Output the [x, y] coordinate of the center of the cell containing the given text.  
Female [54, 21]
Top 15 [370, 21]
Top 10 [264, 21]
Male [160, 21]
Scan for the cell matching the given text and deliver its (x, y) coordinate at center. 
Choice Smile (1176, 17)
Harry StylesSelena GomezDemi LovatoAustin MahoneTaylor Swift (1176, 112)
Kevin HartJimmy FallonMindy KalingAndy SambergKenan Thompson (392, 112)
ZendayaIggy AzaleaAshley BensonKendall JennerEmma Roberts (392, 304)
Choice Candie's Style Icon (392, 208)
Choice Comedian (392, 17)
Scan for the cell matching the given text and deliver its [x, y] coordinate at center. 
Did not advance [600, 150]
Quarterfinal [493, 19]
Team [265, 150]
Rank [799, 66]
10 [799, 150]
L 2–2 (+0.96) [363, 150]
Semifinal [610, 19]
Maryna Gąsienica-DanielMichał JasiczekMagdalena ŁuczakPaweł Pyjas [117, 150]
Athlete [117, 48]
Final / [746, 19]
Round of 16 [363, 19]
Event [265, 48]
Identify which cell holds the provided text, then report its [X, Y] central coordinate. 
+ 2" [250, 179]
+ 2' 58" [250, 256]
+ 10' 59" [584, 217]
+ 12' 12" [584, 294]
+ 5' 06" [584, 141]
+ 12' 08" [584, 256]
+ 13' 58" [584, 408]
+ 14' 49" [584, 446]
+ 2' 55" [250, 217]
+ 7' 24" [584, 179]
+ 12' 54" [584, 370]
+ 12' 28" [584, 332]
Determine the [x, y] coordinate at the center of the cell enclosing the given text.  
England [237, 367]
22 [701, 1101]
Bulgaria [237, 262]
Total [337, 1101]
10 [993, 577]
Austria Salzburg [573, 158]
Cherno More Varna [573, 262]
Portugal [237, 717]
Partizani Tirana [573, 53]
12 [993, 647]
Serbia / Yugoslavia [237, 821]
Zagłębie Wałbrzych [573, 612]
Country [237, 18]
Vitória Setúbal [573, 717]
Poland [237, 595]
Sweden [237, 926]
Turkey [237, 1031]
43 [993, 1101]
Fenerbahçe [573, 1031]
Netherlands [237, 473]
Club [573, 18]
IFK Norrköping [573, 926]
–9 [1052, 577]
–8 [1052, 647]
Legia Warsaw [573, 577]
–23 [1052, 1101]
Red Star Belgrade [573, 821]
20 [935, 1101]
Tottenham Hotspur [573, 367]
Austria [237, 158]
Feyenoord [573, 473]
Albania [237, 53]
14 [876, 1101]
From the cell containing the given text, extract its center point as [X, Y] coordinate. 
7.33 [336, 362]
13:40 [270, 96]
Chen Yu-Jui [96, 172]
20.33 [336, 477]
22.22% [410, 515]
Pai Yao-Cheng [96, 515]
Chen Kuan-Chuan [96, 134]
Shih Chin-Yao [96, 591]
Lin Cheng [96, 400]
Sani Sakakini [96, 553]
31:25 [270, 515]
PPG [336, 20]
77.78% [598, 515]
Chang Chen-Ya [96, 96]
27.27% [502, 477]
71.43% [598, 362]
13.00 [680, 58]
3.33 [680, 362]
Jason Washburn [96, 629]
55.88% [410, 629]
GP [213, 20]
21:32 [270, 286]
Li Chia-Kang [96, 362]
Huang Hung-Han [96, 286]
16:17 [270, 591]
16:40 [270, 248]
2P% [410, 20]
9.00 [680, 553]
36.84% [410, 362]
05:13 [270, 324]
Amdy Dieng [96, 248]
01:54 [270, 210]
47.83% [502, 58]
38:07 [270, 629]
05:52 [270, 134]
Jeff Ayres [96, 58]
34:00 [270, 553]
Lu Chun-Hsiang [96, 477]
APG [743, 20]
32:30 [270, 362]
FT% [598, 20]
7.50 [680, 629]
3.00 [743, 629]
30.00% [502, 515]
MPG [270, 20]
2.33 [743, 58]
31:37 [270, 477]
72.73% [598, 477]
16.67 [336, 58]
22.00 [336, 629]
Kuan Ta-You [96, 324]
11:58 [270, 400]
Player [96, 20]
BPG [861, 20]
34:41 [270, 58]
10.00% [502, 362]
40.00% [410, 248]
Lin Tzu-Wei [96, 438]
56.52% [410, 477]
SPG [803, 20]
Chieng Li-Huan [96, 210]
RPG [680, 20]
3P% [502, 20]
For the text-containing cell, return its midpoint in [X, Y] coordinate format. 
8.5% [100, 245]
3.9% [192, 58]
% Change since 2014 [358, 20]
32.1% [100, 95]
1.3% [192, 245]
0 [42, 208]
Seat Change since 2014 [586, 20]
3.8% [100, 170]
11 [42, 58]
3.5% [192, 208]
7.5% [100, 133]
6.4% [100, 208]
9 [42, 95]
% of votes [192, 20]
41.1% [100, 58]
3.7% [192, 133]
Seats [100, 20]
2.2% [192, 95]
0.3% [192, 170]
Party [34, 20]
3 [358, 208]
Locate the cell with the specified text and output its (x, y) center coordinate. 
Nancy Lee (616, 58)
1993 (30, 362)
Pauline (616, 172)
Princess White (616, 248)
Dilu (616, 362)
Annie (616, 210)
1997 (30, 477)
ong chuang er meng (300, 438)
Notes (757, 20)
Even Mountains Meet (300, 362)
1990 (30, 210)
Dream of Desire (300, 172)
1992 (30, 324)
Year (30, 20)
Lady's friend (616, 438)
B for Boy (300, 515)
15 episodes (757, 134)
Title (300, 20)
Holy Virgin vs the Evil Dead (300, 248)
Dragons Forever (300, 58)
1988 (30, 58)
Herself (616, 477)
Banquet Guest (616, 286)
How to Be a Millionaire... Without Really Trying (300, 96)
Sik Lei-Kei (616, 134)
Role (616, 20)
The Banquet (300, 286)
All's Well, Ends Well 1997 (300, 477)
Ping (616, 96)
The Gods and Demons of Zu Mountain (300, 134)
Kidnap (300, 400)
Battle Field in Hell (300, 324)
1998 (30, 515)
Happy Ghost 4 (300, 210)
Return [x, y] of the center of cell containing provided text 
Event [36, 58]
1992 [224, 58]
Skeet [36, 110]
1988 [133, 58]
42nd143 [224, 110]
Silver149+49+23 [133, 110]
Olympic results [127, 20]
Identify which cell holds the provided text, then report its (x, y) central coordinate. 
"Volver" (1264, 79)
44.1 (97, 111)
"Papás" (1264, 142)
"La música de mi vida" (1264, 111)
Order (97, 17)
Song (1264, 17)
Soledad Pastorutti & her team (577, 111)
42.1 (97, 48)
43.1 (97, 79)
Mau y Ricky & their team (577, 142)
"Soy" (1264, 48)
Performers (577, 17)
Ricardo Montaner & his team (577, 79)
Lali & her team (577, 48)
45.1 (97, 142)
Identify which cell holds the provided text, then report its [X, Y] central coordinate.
★ ★ ★ ★ ★
Please turn every line of the records above into a JSON list of strings, one string per line, with blank lines left out.

The output ::
[
  "Output the [x, y] coordinate of the center of the cell containing the given text.  ",
  "Female [54, 21]",
  "Top 15 [370, 21]",
  "Top 10 [264, 21]",
  "Male [160, 21]",
  "Scan for the cell matching the given text and deliver its (x, y) coordinate at center. ",
  "Choice Smile (1176, 17)",
  "Harry StylesSelena GomezDemi LovatoAustin MahoneTaylor Swift (1176, 112)",
  "Kevin HartJimmy FallonMindy KalingAndy SambergKenan Thompson (392, 112)",
  "ZendayaIggy AzaleaAshley BensonKendall JennerEmma Roberts (392, 304)",
  "Choice Candie's Style Icon (392, 208)",
  "Choice Comedian (392, 17)",
  "Scan for the cell matching the given text and deliver its [x, y] coordinate at center. ",
  "Did not advance [600, 150]",
  "Quarterfinal [493, 19]",
  "Team [265, 150]",
  "Rank [799, 66]",
  "10 [799, 150]",
  "L 2–2 (+0.96) [363, 150]",
  "Semifinal [610, 19]",
  "Maryna Gąsienica-DanielMichał JasiczekMagdalena ŁuczakPaweł Pyjas [117, 150]",
  "Athlete [117, 48]",
  "Final / [746, 19]",
  "Round of 16 [363, 19]",
  "Event [265, 48]",
  "Identify which cell holds the provided text, then report its [X, Y] central coordinate. ",
  "+ 2\" [250, 179]",
  "+ 2' 58\" [250, 256]",
  "+ 10' 59\" [584, 217]",
  "+ 12' 12\" [584, 294]",
  "+ 5' 06\" [584, 141]",
  "+ 12' 08\" [584, 256]",
  "+ 13' 58\" [584, 408]",
  "+ 14' 49\" [584, 446]",
  "+ 2' 55\" [250, 217]",
  "+ 7' 24\" [584, 179]",
  "+ 12' 54\" [584, 370]",
  "+ 12' 28\" [584, 332]",
  "Determine the [x, y] coordinate at the center of the cell enclosing the given text.  ",
  "England [237, 367]",
  "22 [701, 1101]",
  "Bulgaria [237, 262]",
  "Total [337, 1101]",
  "10 [993, 577]",
  "Austria Salzburg [573, 158]",
  "Cherno More Varna [573, 262]",
  "Portugal [237, 717]",
  "Partizani Tirana [573, 53]",
  "12 [993, 647]",
  "Serbia / Yugoslavia [237, 821]",
  "Zagłębie Wałbrzych [573, 612]",
  "Country [237, 18]",
  "Vitória Setúbal [573, 717]",
  "Poland [237, 595]",
  "Sweden [237, 926]",
  "Turkey [237, 1031]",
  "43 [993, 1101]",
  "Fenerbahçe [573, 1031]",
  "Netherlands [237, 473]",
  "Club [573, 18]",
  "IFK Norrköping [573, 926]",
  "–9 [1052, 577]",
  "–8 [1052, 647]",
  "Legia Warsaw [573, 577]",
  "–23 [1052, 1101]",
  "Red Star Belgrade [573, 821]",
  "20 [935, 1101]",
  "Tottenham Hotspur [573, 367]",
  "Austria [237, 158]",
  "Feyenoord [573, 473]",
  "Albania [237, 53]",
  "14 [876, 1101]",
  "From the cell containing the given text, extract its center point as [X, Y] coordinate. ",
  "7.33 [336, 362]",
  "13:40 [270, 96]",
  "Chen Yu-Jui [96, 172]",
  "20.33 [336, 477]",
  "22.22% [410, 515]",
  "Pai Yao-Cheng [96, 515]",
  "Chen Kuan-Chuan [96, 134]",
  "Shih Chin-Yao [96, 591]",
  "Lin Cheng [96, 400]",
  "Sani Sakakini [96, 553]",
  "31:25 [270, 515]",
  "PPG [336, 20]",
  "77.78% [598, 515]",
  "Chang Chen-Ya [96, 96]",
  "27.27% [502, 477]",
  "71.43% [598, 362]",
  "13.00 [680, 58]",
  "3.33 [680, 362]",
  "Jason Washburn [96, 629]",
  "55.88% [410, 629]",
  "GP [213, 20]",
  "21:32 [270, 286]",
  "Li Chia-Kang [96, 362]",
  "Huang Hung-Han [96, 286]",
  "16:17 [270, 591]",
  "16:40 [270, 248]",
  "2P% [410, 20]",
  "9.00 [680, 553]",
  "36.84% [410, 362]",
  "05:13 [270, 324]",
  "Amdy Dieng [96, 248]",
  "01:54 [270, 210]",
  "47.83% [502, 58]",
  "38:07 [270, 629]",
  "05:52 [270, 134]",
  "Jeff Ayres [96, 58]",
  "34:00 [270, 553]",
  "Lu Chun-Hsiang [96, 477]",
  "APG [743, 20]",
  "32:30 [270, 362]",
  "FT% [598, 20]",
  "7.50 [680, 629]",
  "3.00 [743, 629]",
  "30.00% [502, 515]",
  "MPG [270, 20]",
  "2.33 [743, 58]",
  "31:37 [270, 477]",
  "72.73% [598, 477]",
  "16.67 [336, 58]",
  "22.00 [336, 629]",
  "Kuan Ta-You [96, 324]",
  "11:58 [270, 400]",
  "Player [96, 20]",
  "BPG [861, 20]",
  "34:41 [270, 58]",
  "10.00% [502, 362]",
  "40.00% [410, 248]",
  "Lin Tzu-Wei [96, 438]",
  "56.52% [410, 477]",
  "SPG [803, 20]",
  "Chieng Li-Huan [96, 210]",
  "RPG [680, 20]",
  "3P% [502, 20]",
  "For the text-containing cell, return its midpoint in [X, Y] coordinate format. ",
  "8.5% [100, 245]",
  "3.9% [192, 58]",
  "% Change since 2014 [358, 20]",
  "32.1% [100, 95]",
  "1.3% [192, 245]",
  "0 [42, 208]",
  "Seat Change since 2014 [586, 20]",
  "3.8% [100, 170]",
  "11 [42, 58]",
  "3.5% [192, 208]",
  "7.5% [100, 133]",
  "6.4% [100, 208]",
  "9 [42, 95]",
  "% of votes [192, 20]",
  "41.1% [100, 58]",
  "3.7% [192, 133]",
  "Seats [100, 20]",
  "2.2% [192, 95]",
  "0.3% [192, 170]",
  "Party [34, 20]",
  "3 [358, 208]",
  "Locate the cell with the specified text and output its (x, y) center coordinate. ",
  "Nancy Lee (616, 58)",
  "1993 (30, 362)",
  "Pauline (616, 172)",
  "Princess White (616, 248)",
  "Dilu (616, 362)",
  "Annie (616, 210)",
  "1997 (30, 477)",
  "ong chuang er meng (300, 438)",
  "Notes (757, 20)",
  "Even Mountains Meet (300, 362)",
  "1990 (30, 210)",
  "Dream of Desire (300, 172)",
  "1992 (30, 324)",
  "Year (30, 20)",
  "Lady's friend (616, 438)",
  "B for Boy (300, 515)",
  "15 episodes (757, 134)",
  "Title (300, 20)",
  "Holy Virgin vs the Evil Dead (300, 248)",
  "Dragons Forever (300, 58)",
  "1988 (30, 58)",
  "Herself (616, 477)",
  "Banquet Guest (616, 286)",
  "How to Be a Millionaire... Without Really Trying (300, 96)",
  "Sik Lei-Kei (616, 134)",
  "Role (616, 20)",
  "The Banquet (300, 286)",
  "All's Well, Ends Well 1997 (300, 477)",
  "Ping (616, 96)",
  "The Gods and Demons of Zu Mountain (300, 134)",
  "Kidnap (300, 400)",
  "Battle Field in Hell (300, 324)",
  "1998 (30, 515)",
  "Happy Ghost 4 (300, 210)",
  "Return [x, y] of the center of cell containing provided text ",
  "Event [36, 58]",
  "1992 [224, 58]",
  "Skeet [36, 110]",
  "1988 [133, 58]",
  "42nd143 [224, 110]",
  "Silver149+49+23 [133, 110]",
  "Olympic results [127, 20]",
  "Identify which cell holds the provided text, then report its (x, y) central coordinate. ",
  "\"Volver\" (1264, 79)",
  "44.1 (97, 111)",
  "\"Papás\" (1264, 142)",
  "\"La música de mi vida\" (1264, 111)",
  "Order (97, 17)",
  "Song (1264, 17)",
  "Soledad Pastorutti & her team (577, 111)",
  "42.1 (97, 48)",
  "43.1 (97, 79)",
  "Mau y Ricky & their team (577, 142)",
  "\"Soy\" (1264, 48)",
  "Performers (577, 17)",
  "Ricardo Montaner & his team (577, 79)",
  "Lali & her team (577, 48)",
  "45.1 (97, 142)",
  "Identify which cell holds the provided text, then report its [X, Y] central coordinate."
]